EXERCISE DETAILS:
Look through the data that follows and say how many of its lines contain "degrees", giving the number only.

** Opening DATA block **

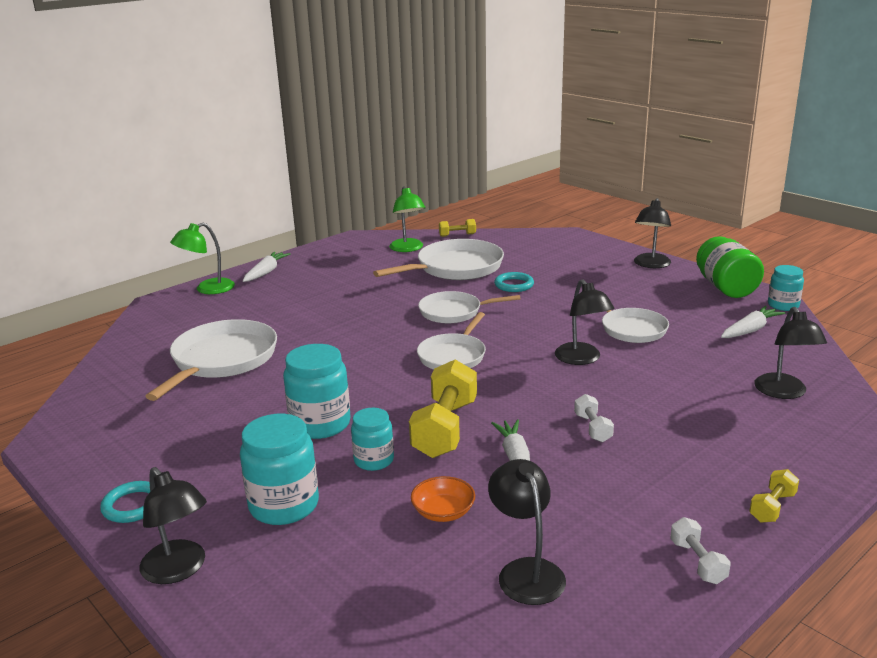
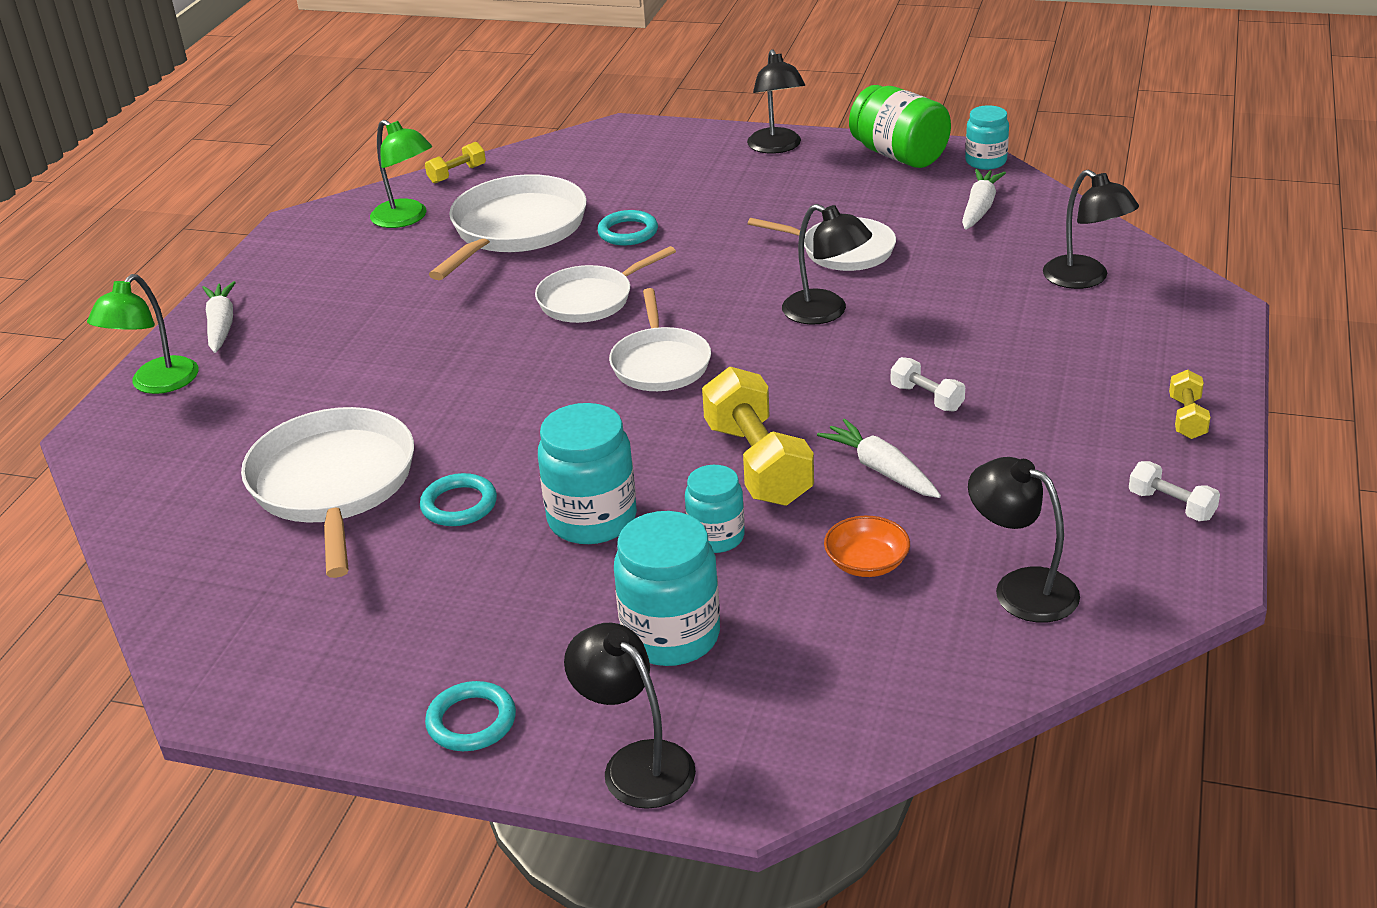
camera: 30 degrees left, 10 degrees up
(179, 570) = (636, 763): black lamp -> black lamp turned 150 degrees counterclockwise
(265, 391) = (459, 505): none -> turquoise ring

** Closing DATA block **

RESULT OF THE EXERCISE:
2